Source data:
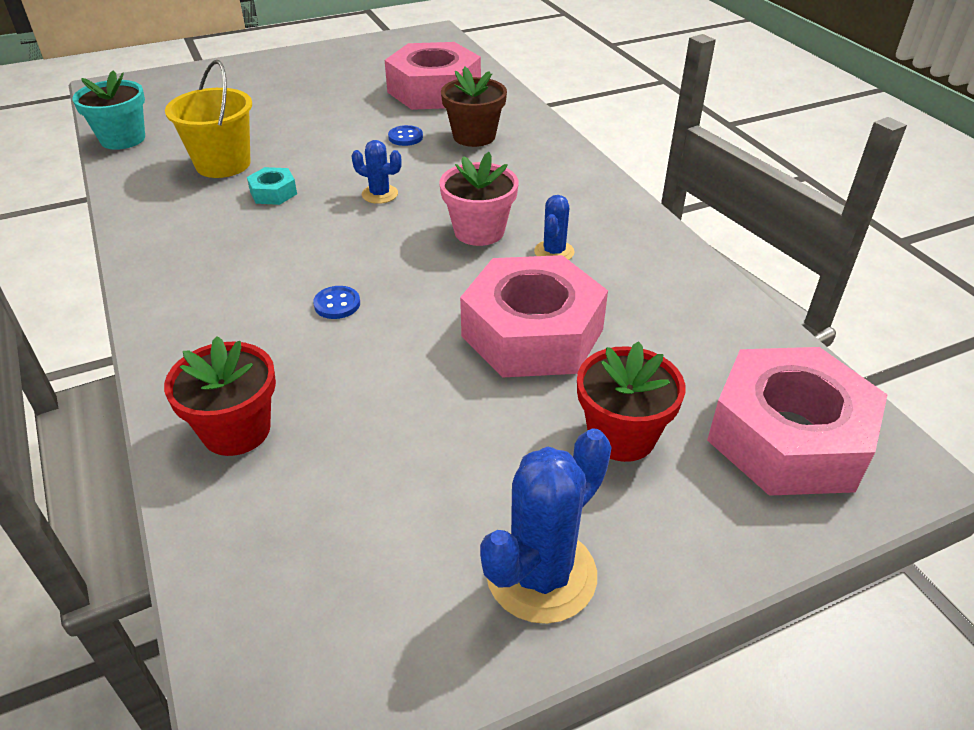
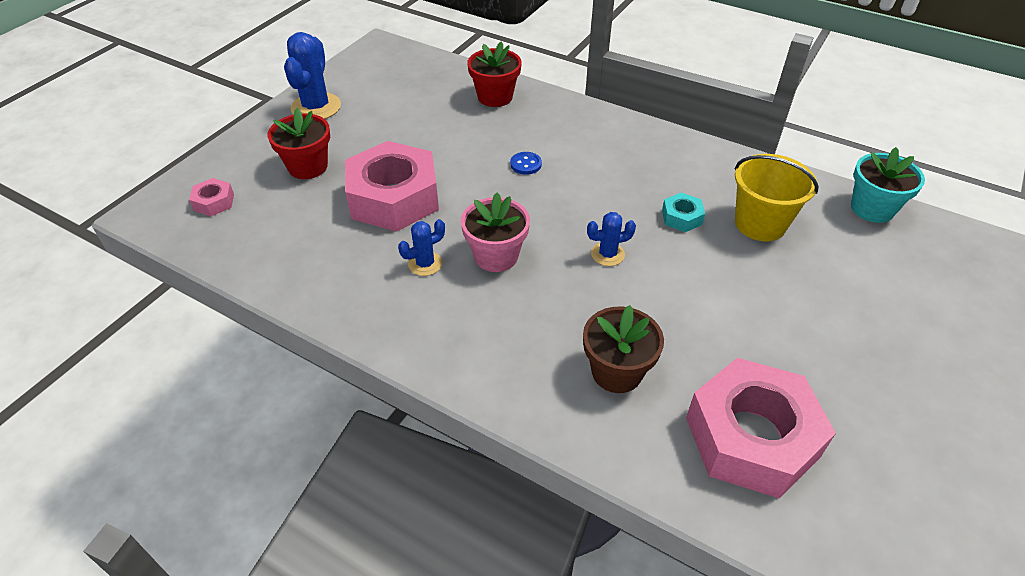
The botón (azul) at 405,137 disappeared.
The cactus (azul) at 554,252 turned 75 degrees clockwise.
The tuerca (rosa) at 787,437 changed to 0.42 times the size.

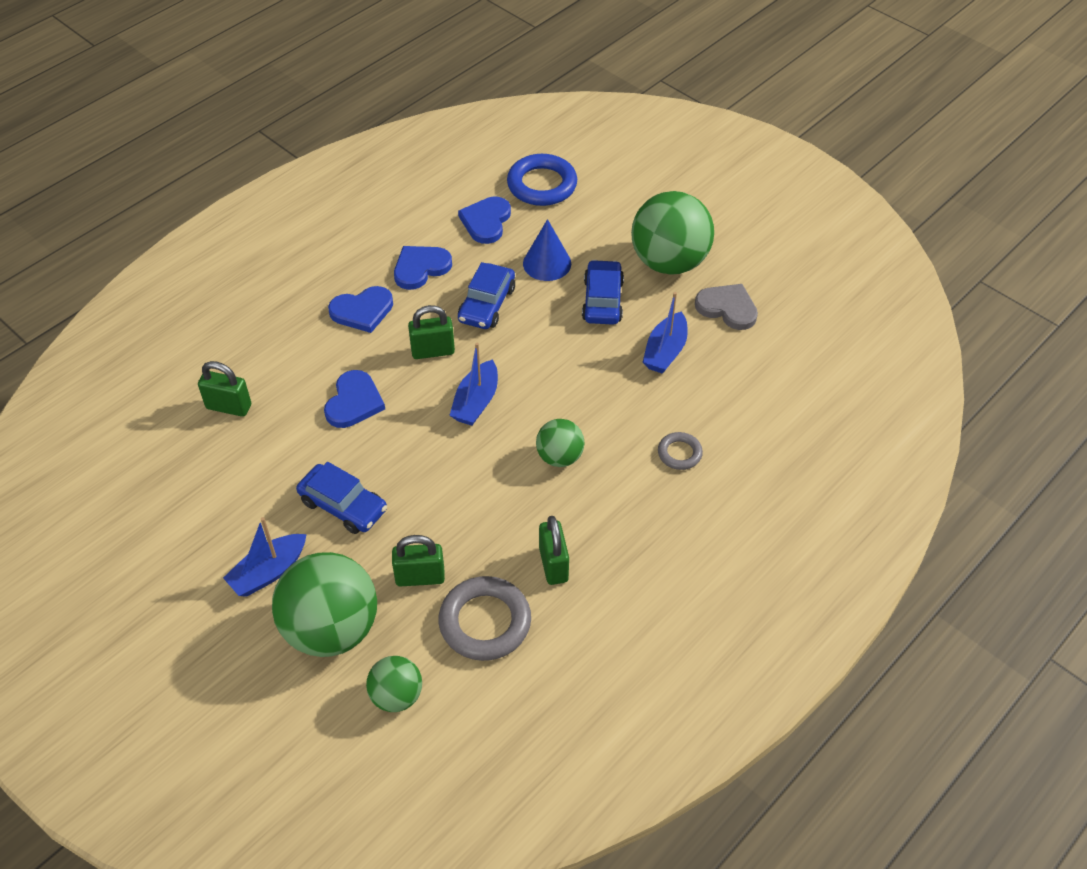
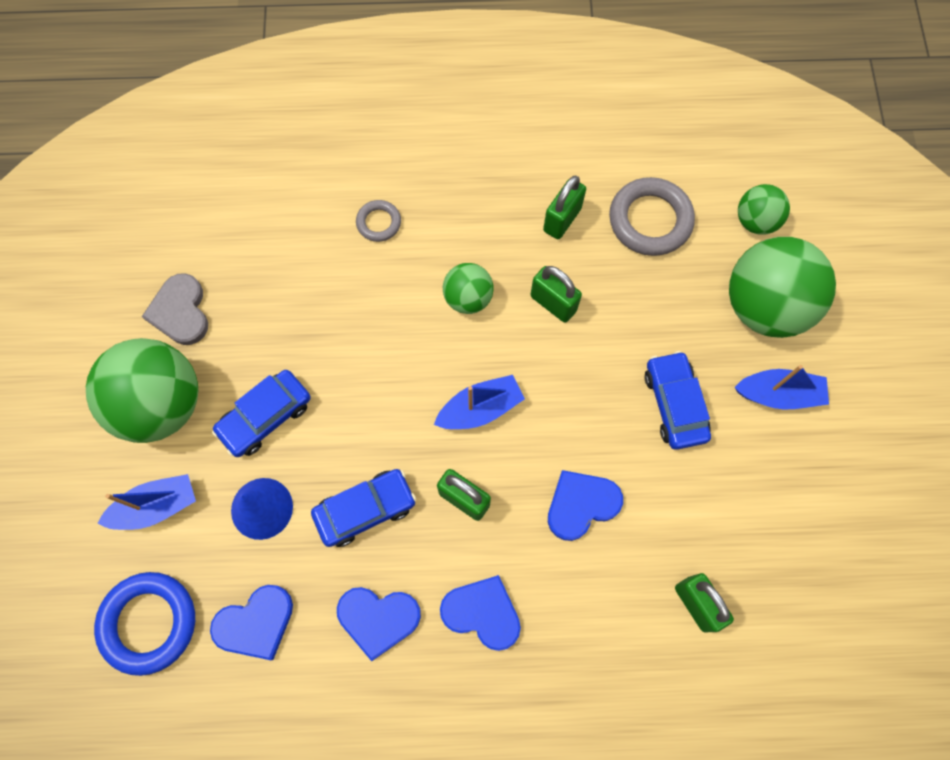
The barco (azul) moved from 665,351 to 156,506.
The candado (verde) moved from 420,577 to 553,303.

EXERCISE OBJECTIVE: Begin at the line with "The tuerca (rosa)" and retype exactly every line through the last one of the entries above, both included, and nothing more; pictures stay out.

OUTPUT OF THE EXERCISE:
The tuerca (rosa) at 787,437 changed to 0.42 times the size.

The barco (azul) moved from 665,351 to 156,506.
The candado (verde) moved from 420,577 to 553,303.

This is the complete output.